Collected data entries
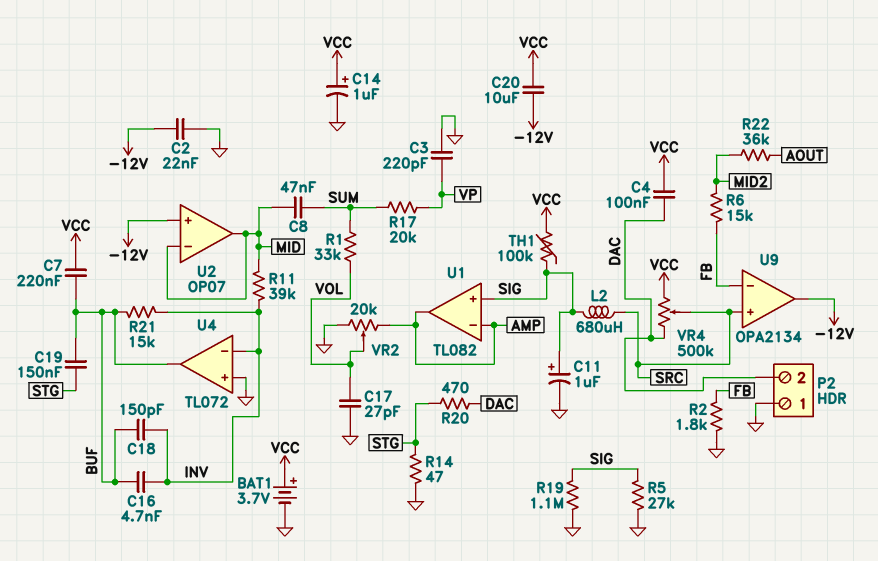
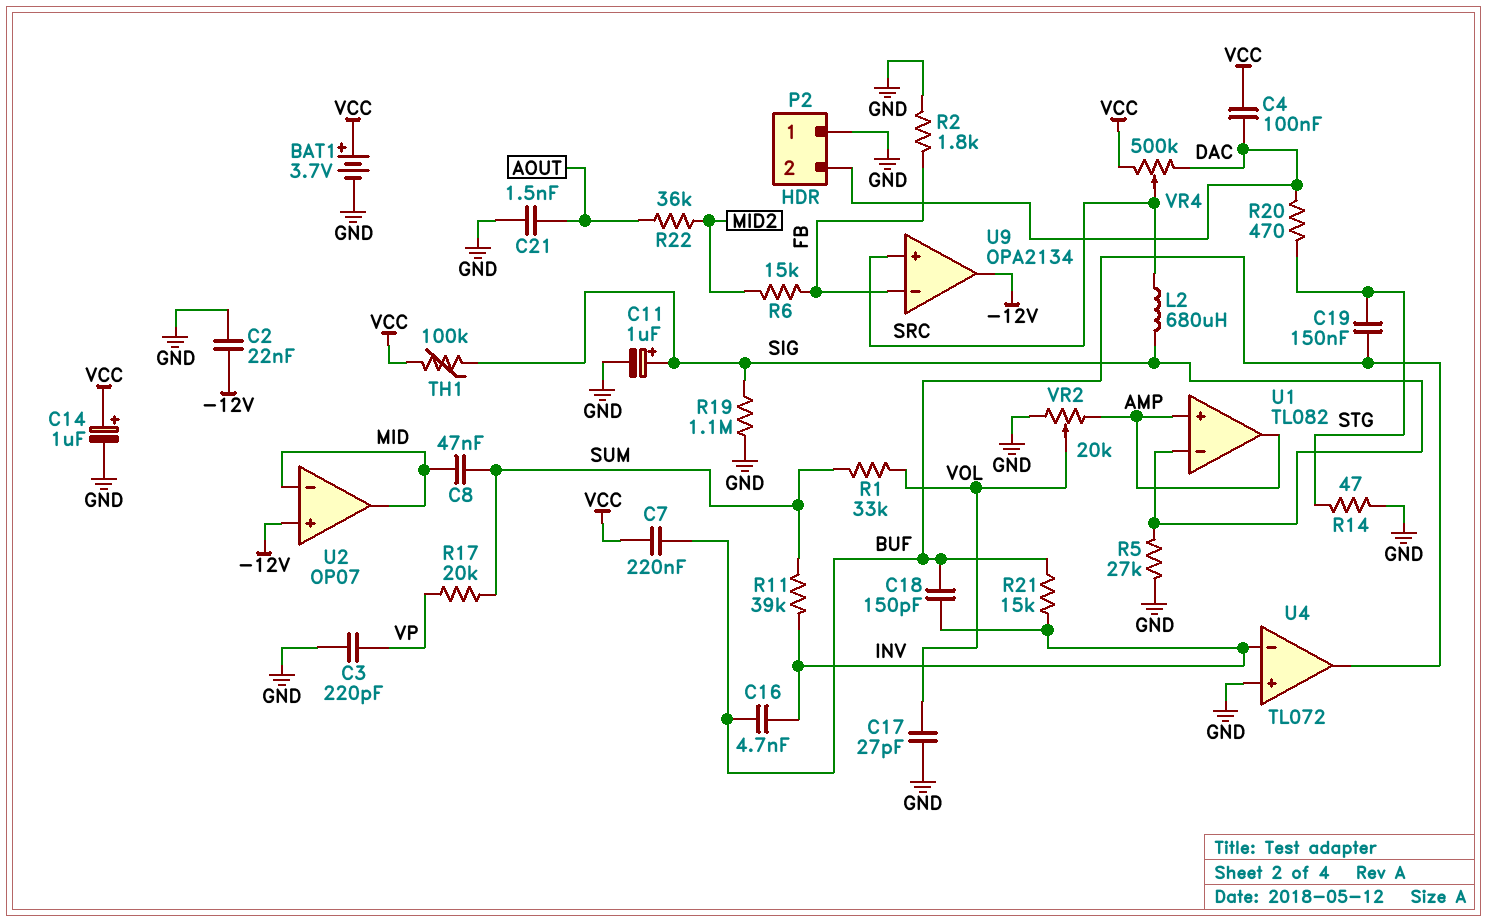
C20: 10uF (-12V, VCC) -> none
C21: none -> 1.5nF (AOUT, GND)
R11: 39k (INV, MID) -> 39k (INV, SUM)
U1 pin in+: SIG -> AMP
U1 pin in-: AMP -> SIG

§ **Work instructions**
When the word "none" occurs in a line above, list that line.

§ **Answer to this problem**
C20: 10uF (-12V, VCC) -> none
C21: none -> 1.5nF (AOUT, GND)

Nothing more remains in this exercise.